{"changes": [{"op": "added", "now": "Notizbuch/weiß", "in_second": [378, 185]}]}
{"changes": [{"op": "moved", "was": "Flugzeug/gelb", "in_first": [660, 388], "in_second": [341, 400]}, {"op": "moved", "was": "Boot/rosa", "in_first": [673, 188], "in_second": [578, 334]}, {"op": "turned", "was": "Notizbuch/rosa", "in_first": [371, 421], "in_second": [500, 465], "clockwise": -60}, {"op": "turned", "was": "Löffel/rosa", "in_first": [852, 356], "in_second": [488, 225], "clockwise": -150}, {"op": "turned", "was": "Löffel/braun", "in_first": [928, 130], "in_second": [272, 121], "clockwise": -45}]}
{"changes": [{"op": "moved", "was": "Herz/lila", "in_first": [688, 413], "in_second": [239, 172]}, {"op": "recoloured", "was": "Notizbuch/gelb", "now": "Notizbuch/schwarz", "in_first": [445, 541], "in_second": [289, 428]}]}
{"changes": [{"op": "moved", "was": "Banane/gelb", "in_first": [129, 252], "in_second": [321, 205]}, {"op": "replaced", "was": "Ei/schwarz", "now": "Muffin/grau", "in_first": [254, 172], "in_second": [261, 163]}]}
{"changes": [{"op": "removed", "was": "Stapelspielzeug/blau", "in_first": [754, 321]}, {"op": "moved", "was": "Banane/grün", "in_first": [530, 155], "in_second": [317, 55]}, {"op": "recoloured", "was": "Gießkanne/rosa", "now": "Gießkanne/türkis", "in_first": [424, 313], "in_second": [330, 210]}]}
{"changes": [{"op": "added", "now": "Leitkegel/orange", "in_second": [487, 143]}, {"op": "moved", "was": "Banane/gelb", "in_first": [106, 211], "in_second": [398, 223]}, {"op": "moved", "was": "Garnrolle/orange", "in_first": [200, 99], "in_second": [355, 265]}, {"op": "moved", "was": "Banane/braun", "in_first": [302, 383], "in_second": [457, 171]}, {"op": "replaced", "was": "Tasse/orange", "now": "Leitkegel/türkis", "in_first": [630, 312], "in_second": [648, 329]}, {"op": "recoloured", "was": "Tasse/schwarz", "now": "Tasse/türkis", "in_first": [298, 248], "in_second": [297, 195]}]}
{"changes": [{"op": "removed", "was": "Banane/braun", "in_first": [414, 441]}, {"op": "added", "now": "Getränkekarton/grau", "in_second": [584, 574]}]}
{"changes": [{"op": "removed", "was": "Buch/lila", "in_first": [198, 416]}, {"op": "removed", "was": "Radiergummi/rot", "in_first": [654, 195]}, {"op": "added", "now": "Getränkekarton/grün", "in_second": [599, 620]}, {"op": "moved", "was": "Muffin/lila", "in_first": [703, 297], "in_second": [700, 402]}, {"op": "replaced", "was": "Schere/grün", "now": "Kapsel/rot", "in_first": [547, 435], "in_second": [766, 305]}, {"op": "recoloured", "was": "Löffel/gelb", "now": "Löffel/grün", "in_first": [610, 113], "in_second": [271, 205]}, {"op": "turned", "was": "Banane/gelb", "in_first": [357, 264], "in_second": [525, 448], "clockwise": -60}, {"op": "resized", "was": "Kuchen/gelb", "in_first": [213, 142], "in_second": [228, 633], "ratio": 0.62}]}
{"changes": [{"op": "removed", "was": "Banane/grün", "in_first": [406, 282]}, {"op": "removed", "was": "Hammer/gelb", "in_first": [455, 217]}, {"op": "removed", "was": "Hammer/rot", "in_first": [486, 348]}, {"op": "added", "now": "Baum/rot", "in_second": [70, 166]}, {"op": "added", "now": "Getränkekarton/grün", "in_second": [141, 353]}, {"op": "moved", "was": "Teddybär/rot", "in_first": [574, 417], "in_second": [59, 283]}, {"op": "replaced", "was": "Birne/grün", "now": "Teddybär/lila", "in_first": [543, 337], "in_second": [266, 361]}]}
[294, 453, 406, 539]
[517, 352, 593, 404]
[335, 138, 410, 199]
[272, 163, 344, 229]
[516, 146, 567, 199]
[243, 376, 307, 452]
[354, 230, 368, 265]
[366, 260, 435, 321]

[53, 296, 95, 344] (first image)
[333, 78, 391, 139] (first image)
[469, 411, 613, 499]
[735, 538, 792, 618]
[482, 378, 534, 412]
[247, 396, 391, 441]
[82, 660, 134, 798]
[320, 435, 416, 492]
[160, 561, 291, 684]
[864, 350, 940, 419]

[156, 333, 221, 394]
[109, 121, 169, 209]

ACTIVITY :: Nothing but the lines from the one with "[160, 561, 291, 684]" through the last line of the data should appear; print them exactly.

EXERCISE RESPONSE ::
[160, 561, 291, 684]
[864, 350, 940, 419]

[156, 333, 221, 394]
[109, 121, 169, 209]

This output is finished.